| Instructions to follow |
In the data below, the answer is the run of lines from the line containing "camera: 35 degrees right, 0 degrees up" through the line containing "yellow car [530,229,582,294]", both included; print it exactly and nothing else.

| Information |
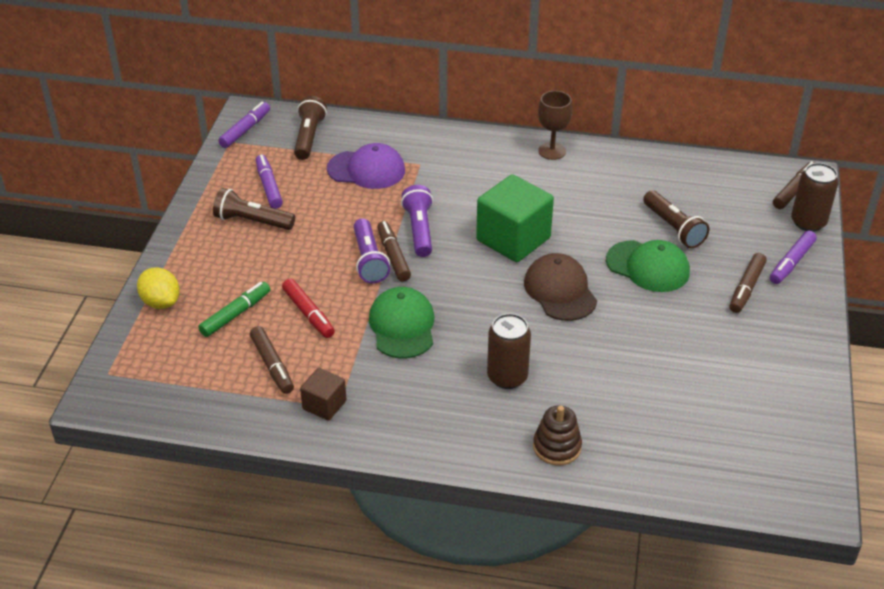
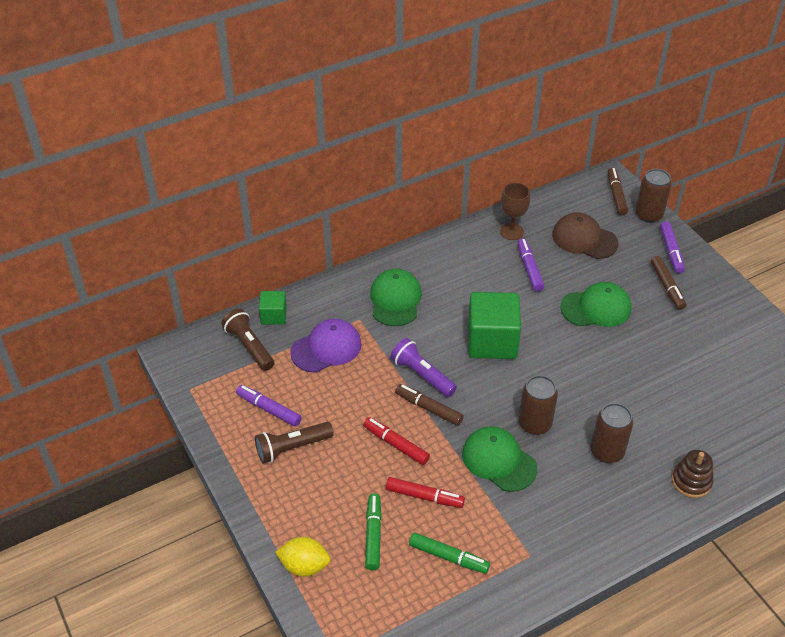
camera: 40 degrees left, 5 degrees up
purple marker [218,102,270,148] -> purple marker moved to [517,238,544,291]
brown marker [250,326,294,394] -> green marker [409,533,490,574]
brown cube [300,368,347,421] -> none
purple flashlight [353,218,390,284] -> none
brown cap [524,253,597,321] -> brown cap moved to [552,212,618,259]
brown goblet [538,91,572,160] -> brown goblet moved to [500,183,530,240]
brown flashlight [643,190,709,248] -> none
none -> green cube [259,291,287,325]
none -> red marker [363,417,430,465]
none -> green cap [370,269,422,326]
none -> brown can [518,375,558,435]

---

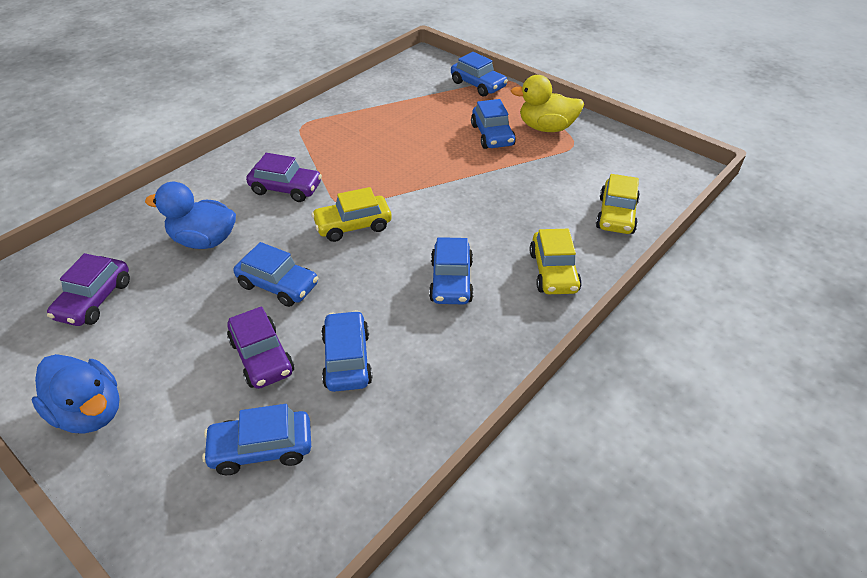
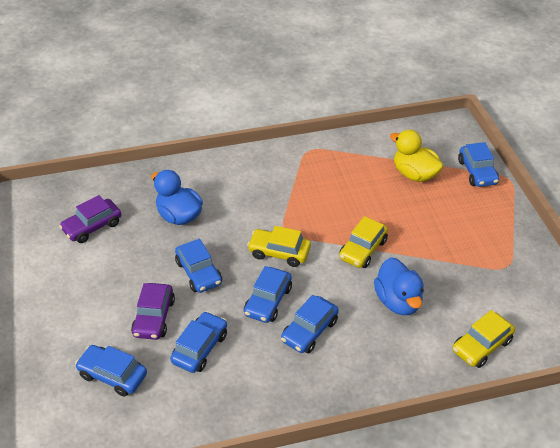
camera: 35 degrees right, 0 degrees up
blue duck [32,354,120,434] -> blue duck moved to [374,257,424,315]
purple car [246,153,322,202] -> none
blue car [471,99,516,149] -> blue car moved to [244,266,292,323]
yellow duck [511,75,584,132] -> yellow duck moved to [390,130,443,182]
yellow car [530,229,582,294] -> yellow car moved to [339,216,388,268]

--

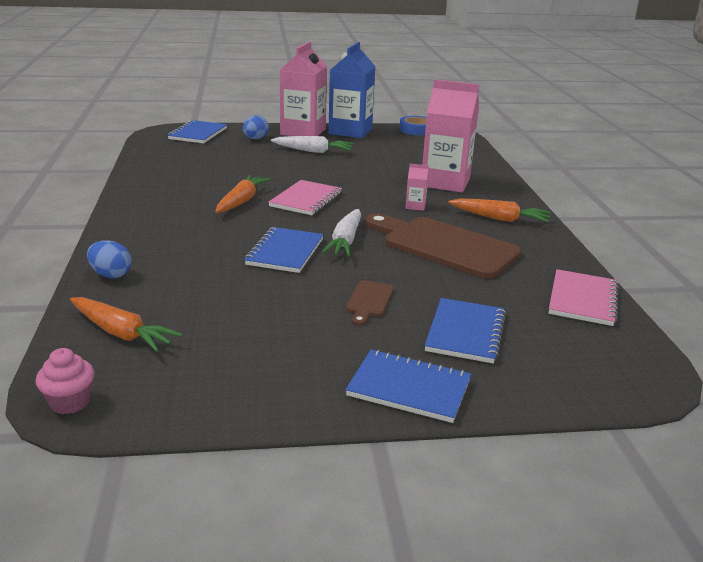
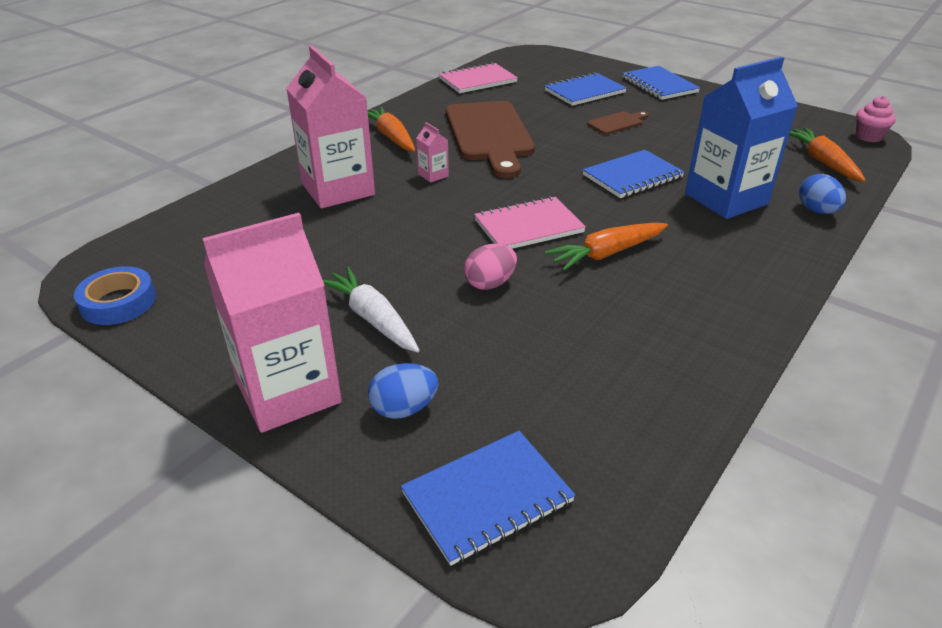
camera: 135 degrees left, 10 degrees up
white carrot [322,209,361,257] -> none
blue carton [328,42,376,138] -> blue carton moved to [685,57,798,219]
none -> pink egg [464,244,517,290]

| Written answer |
camera: 35 degrees right, 0 degrees up
blue duck [32,354,120,434] -> blue duck moved to [374,257,424,315]
purple car [246,153,322,202] -> none
blue car [471,99,516,149] -> blue car moved to [244,266,292,323]
yellow duck [511,75,584,132] -> yellow duck moved to [390,130,443,182]
yellow car [530,229,582,294] -> yellow car moved to [339,216,388,268]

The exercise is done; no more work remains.